→ WHAT THE TASK REQUIRES: The entries that follow must be given again exactly, with the pictures excluded.

SOURCE DATA: Begin

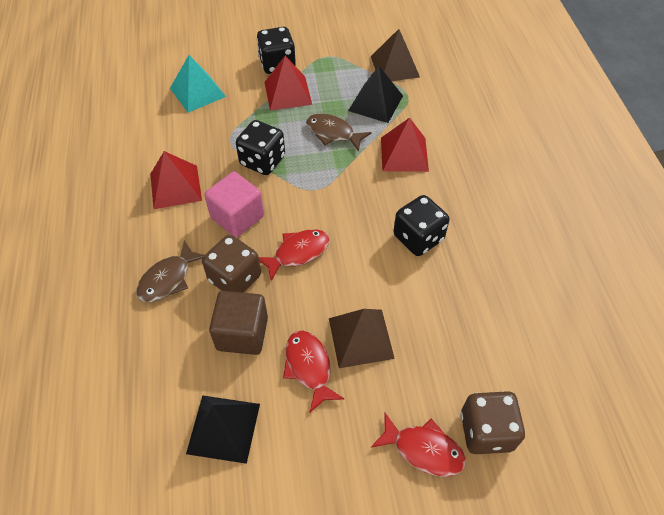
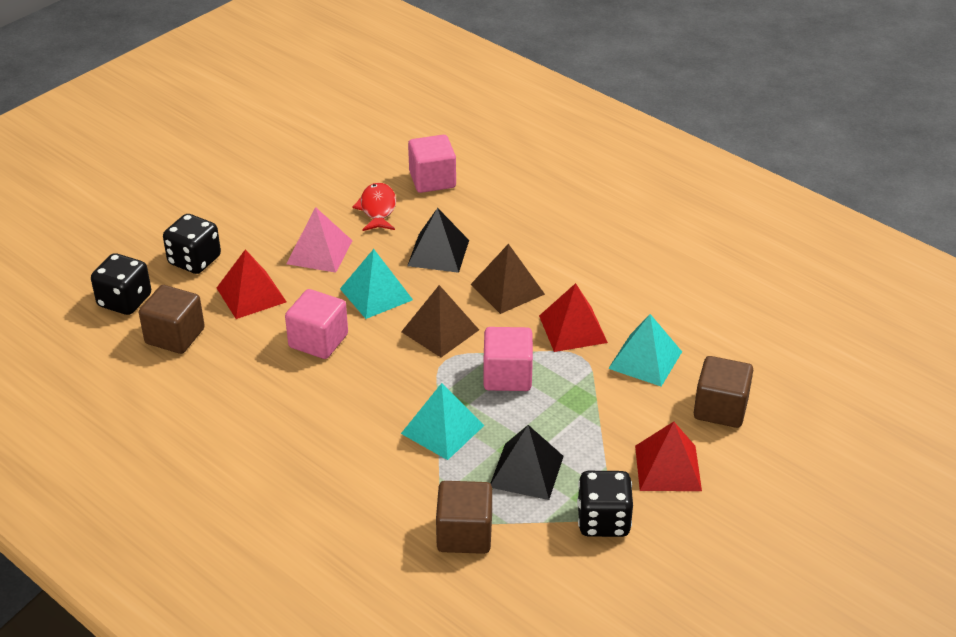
brown cube: 1 -> 3
brown dice: 2 -> 0
brown fish: 2 -> 0
pink cube: 1 -> 3
pink pyramid: 0 -> 1
red fish: 3 -> 1
turquoise pyramid: 1 -> 3

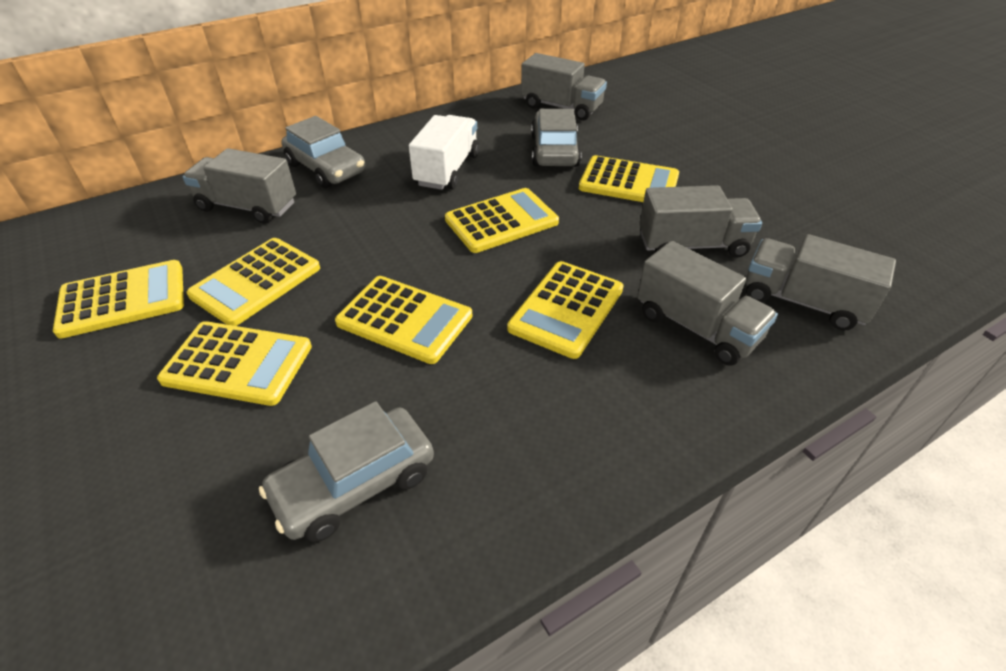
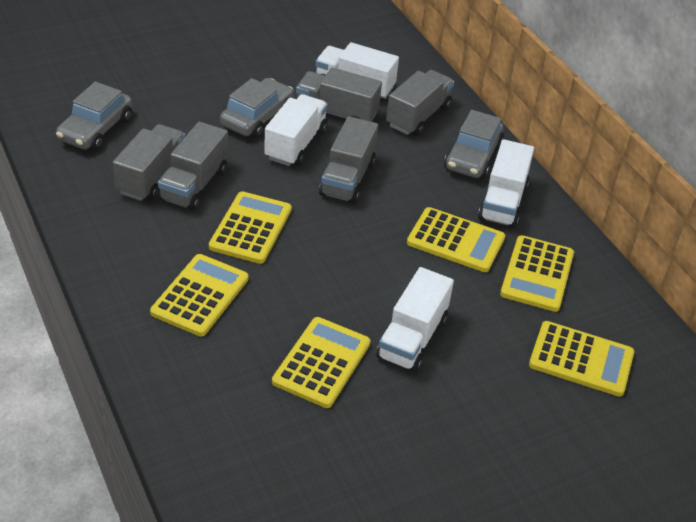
white truck: 1 -> 4
yellow calculator: 7 -> 6

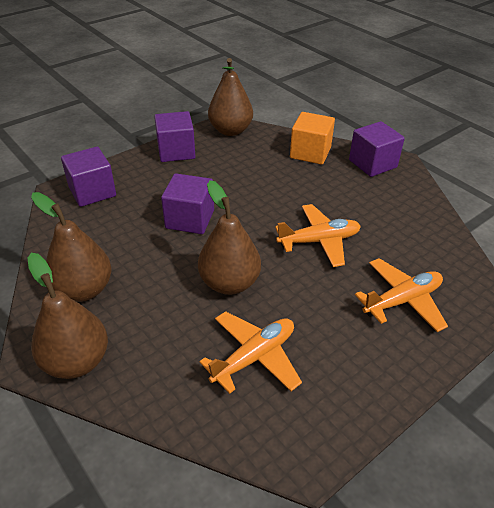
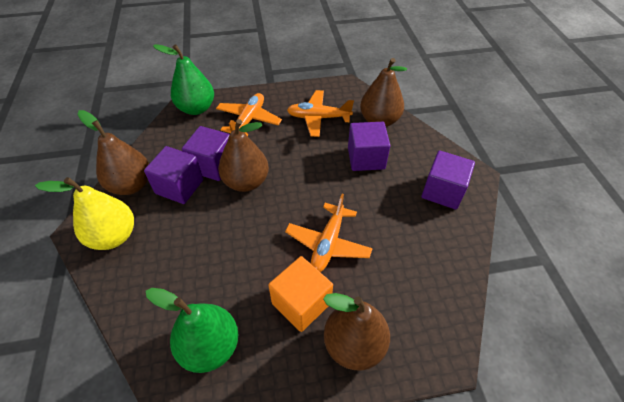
green pear: 0 -> 2
yellow pear: 0 -> 1

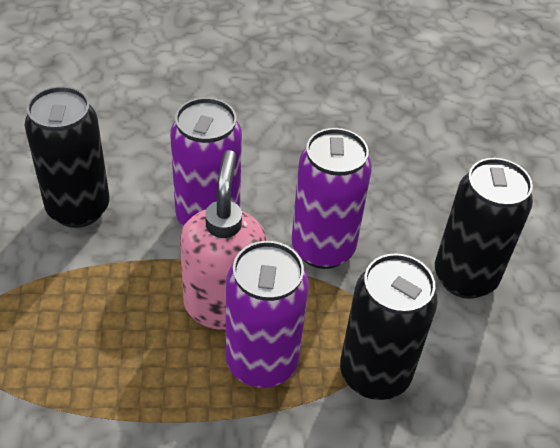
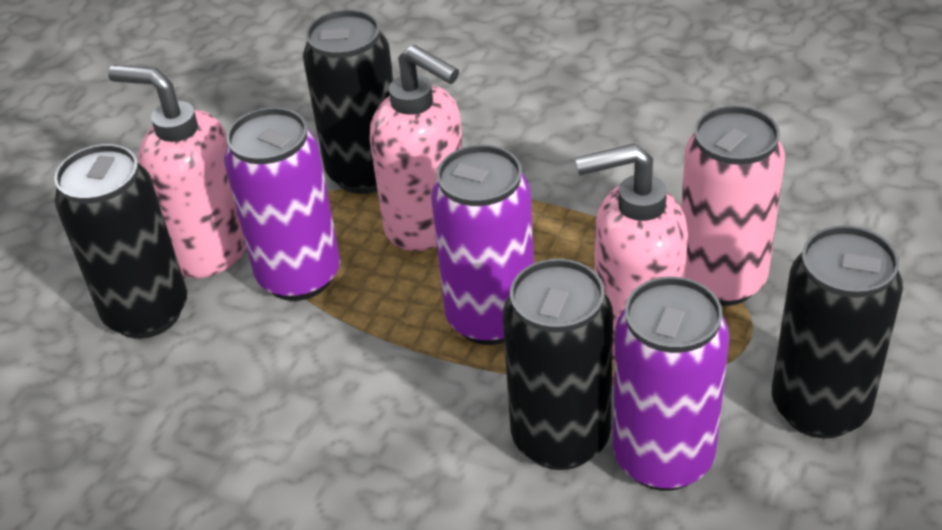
black can: 3 -> 4
pink can: 0 -> 1
pink soap dispenser: 1 -> 3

SOURCE DATA: End

→ RESULT FOR THIS EXERCISE:
brown cube: 1 -> 3
brown dice: 2 -> 0
brown fish: 2 -> 0
pink cube: 1 -> 3
pink pyramid: 0 -> 1
red fish: 3 -> 1
turquoise pyramid: 1 -> 3

white truck: 1 -> 4
yellow calculator: 7 -> 6

green pear: 0 -> 2
yellow pear: 0 -> 1

black can: 3 -> 4
pink can: 0 -> 1
pink soap dispenser: 1 -> 3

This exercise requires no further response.